[Records contained in a dataset]
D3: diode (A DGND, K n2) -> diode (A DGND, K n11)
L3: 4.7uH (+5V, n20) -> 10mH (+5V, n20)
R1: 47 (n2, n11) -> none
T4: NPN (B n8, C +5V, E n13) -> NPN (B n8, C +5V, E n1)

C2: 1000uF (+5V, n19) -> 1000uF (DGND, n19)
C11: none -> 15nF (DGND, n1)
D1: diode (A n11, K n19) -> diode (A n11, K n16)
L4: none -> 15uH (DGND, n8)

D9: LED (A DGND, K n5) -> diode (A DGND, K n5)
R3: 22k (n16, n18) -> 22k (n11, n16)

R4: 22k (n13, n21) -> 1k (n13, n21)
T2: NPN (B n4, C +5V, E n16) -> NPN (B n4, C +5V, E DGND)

...

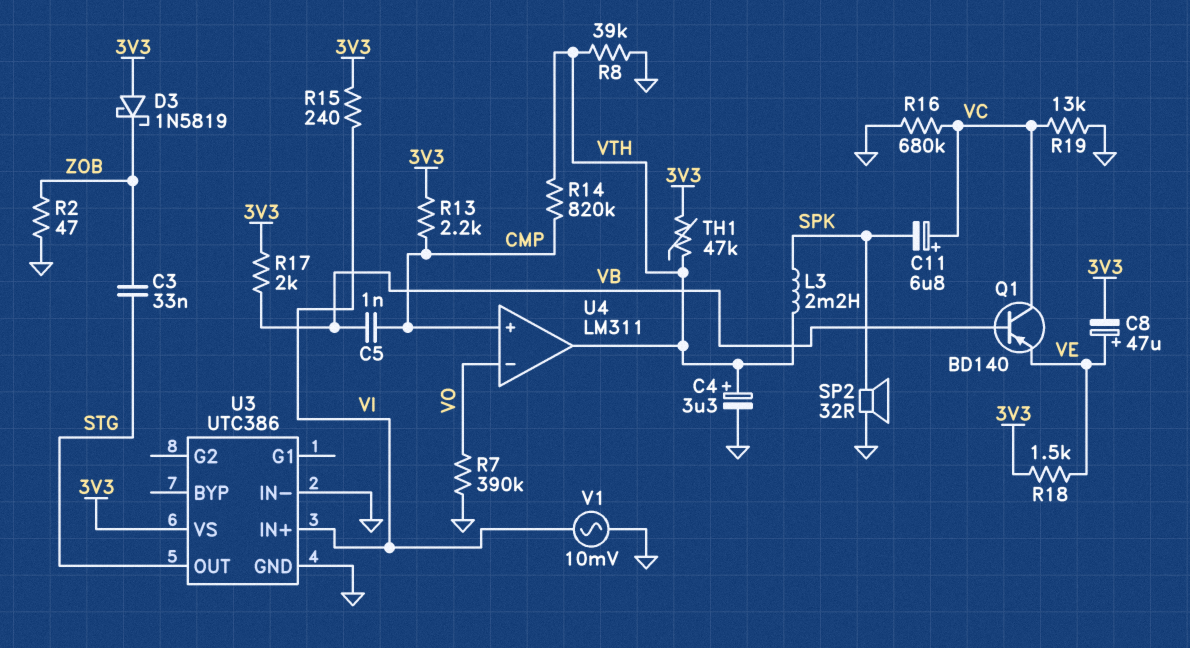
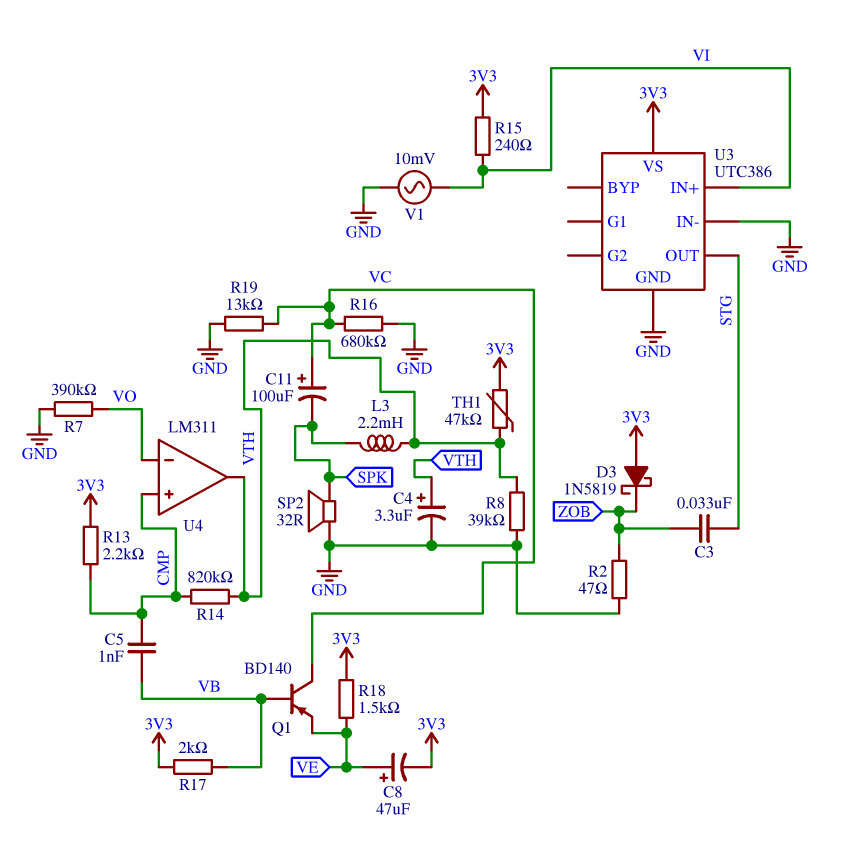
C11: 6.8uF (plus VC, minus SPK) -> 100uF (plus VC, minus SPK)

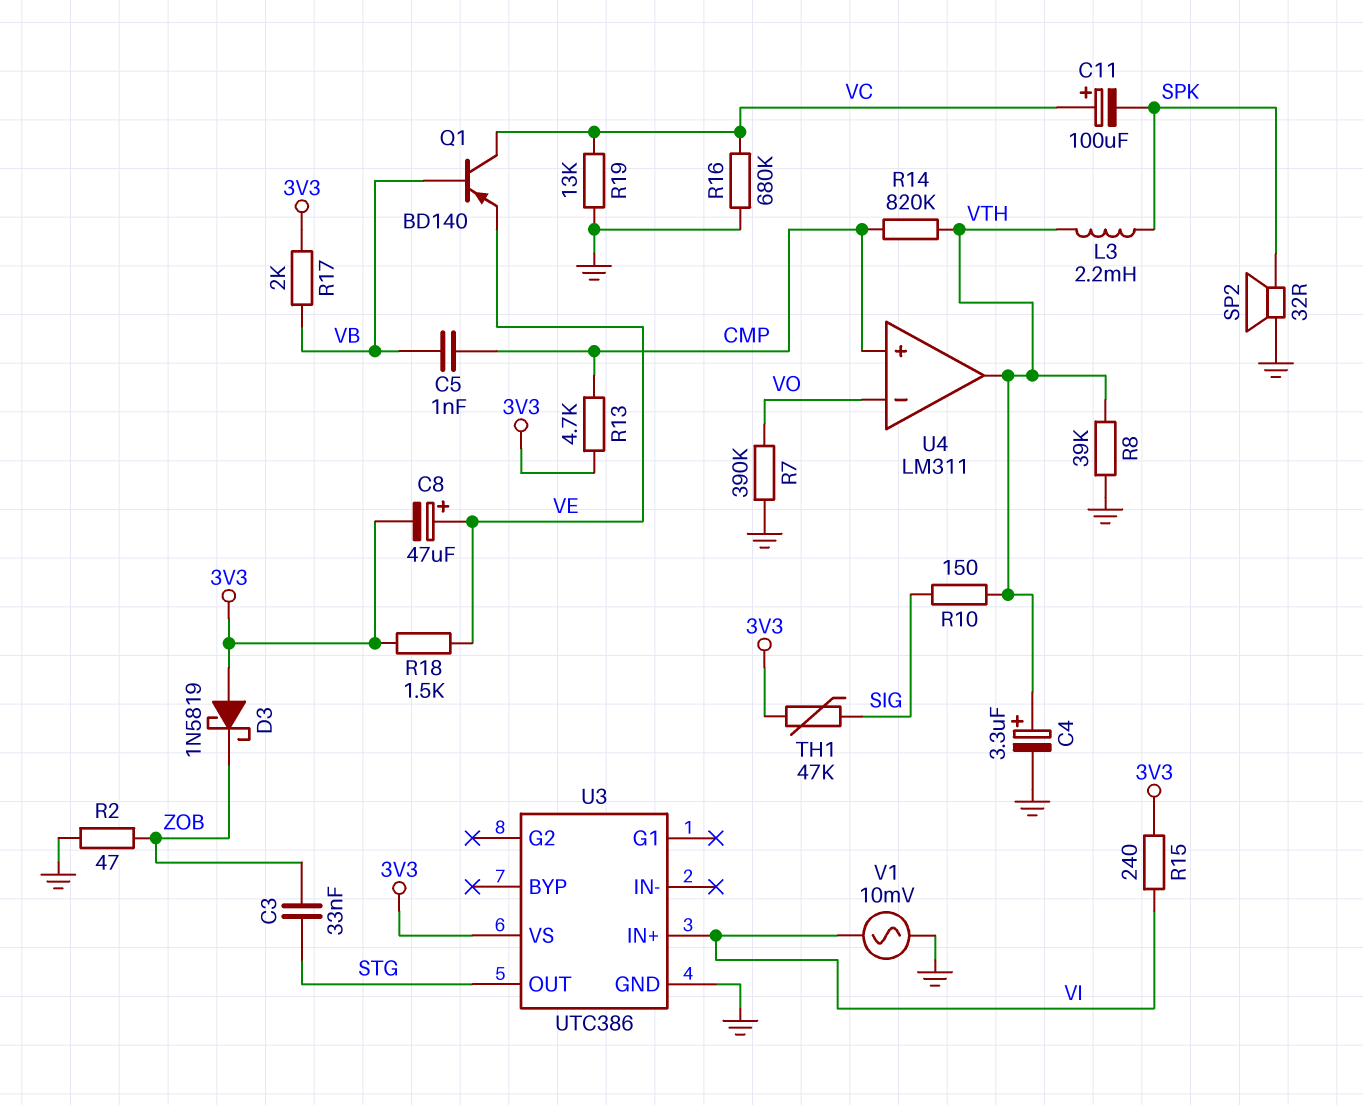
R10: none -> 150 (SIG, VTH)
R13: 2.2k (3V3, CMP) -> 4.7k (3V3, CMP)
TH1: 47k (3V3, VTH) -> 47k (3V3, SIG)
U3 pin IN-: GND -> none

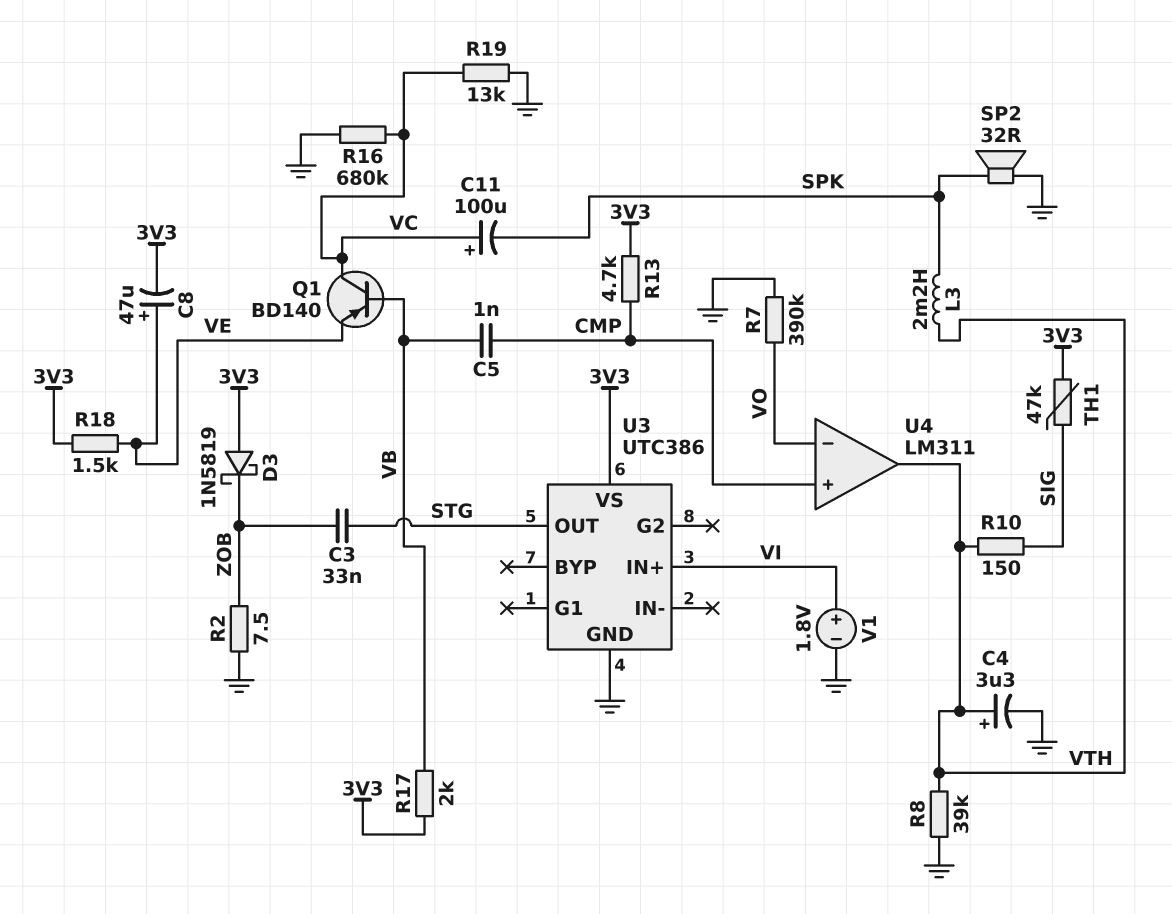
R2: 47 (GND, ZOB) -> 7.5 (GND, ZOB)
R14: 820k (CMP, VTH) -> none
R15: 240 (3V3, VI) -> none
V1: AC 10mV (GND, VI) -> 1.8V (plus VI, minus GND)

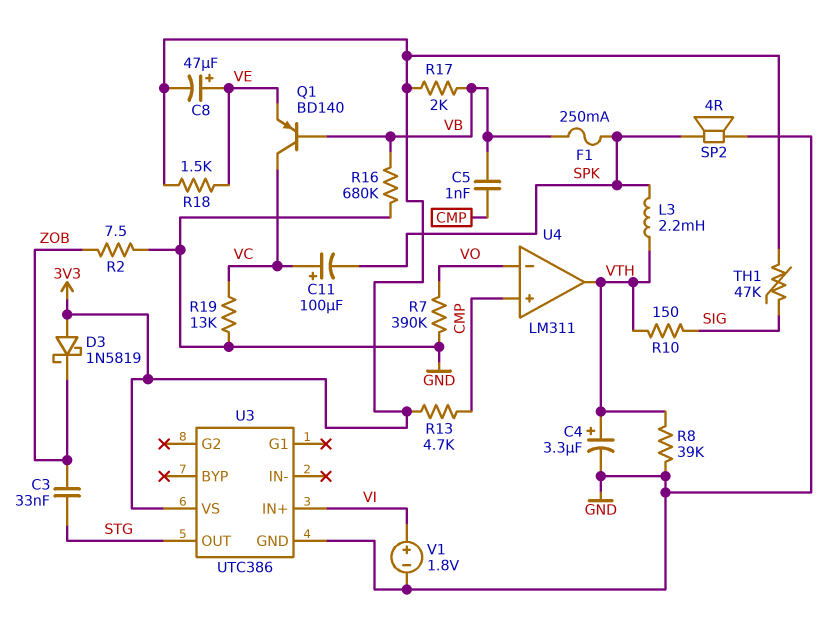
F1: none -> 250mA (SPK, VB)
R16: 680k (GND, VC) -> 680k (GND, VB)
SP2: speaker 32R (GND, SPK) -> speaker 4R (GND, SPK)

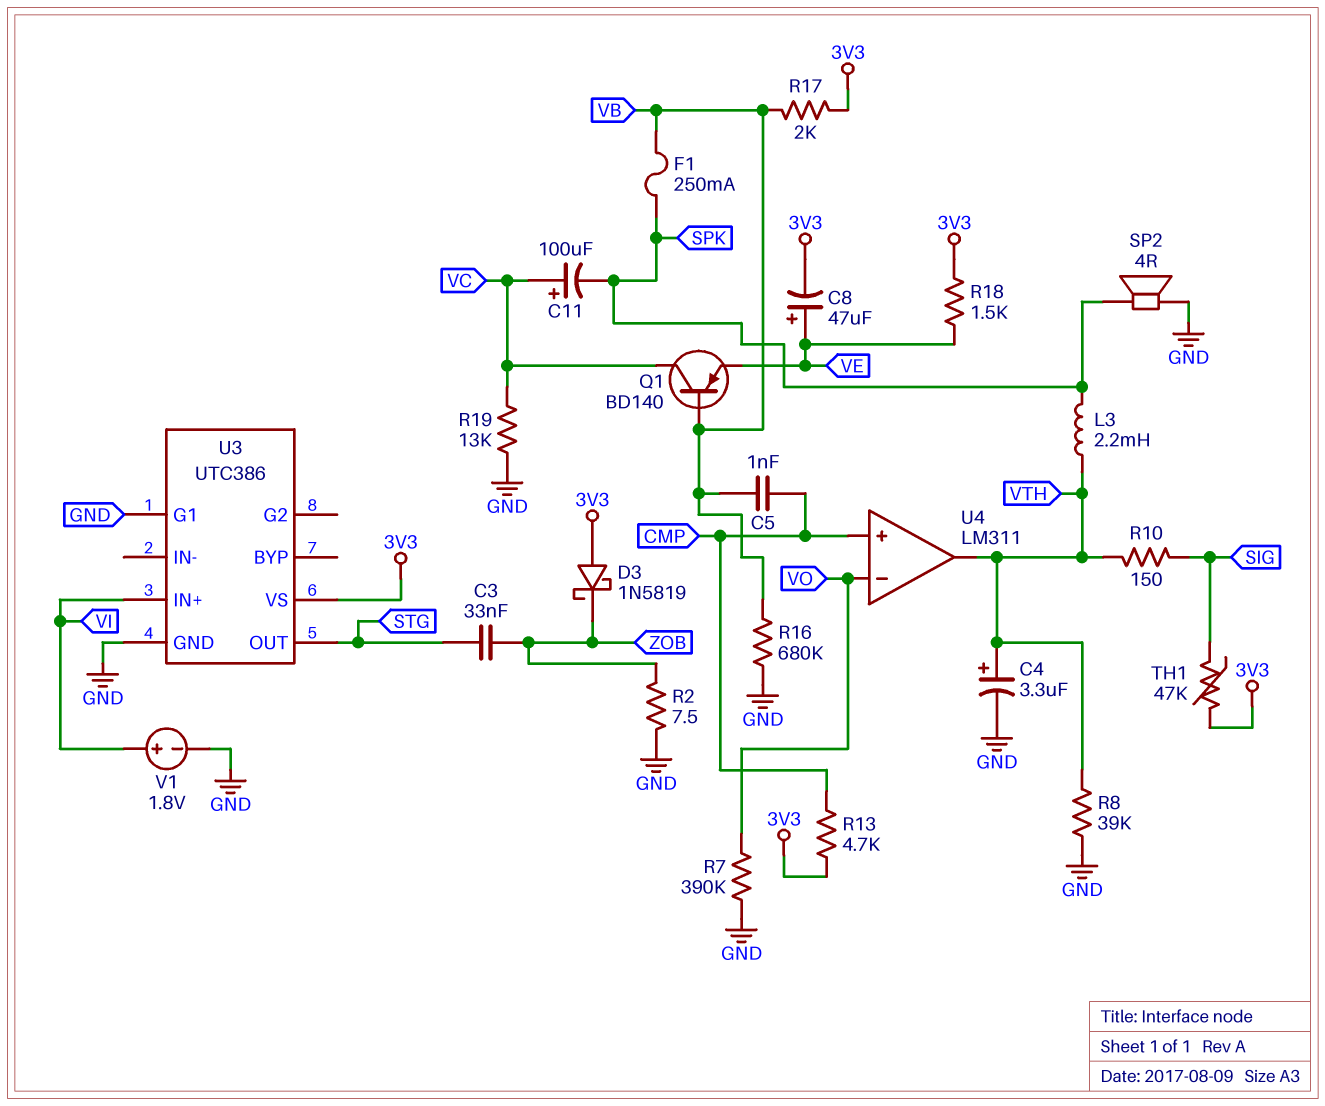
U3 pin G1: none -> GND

● **About this task**:
Reproduce exactly the lines above starting at the line containing "F1: none -> 250mA (SPK, VB)" and ending at the line containing "U3 pin G1: none -> GND", including both, but not the pictures.

● **Written reply**:
F1: none -> 250mA (SPK, VB)
R16: 680k (GND, VC) -> 680k (GND, VB)
SP2: speaker 32R (GND, SPK) -> speaker 4R (GND, SPK)

U3 pin G1: none -> GND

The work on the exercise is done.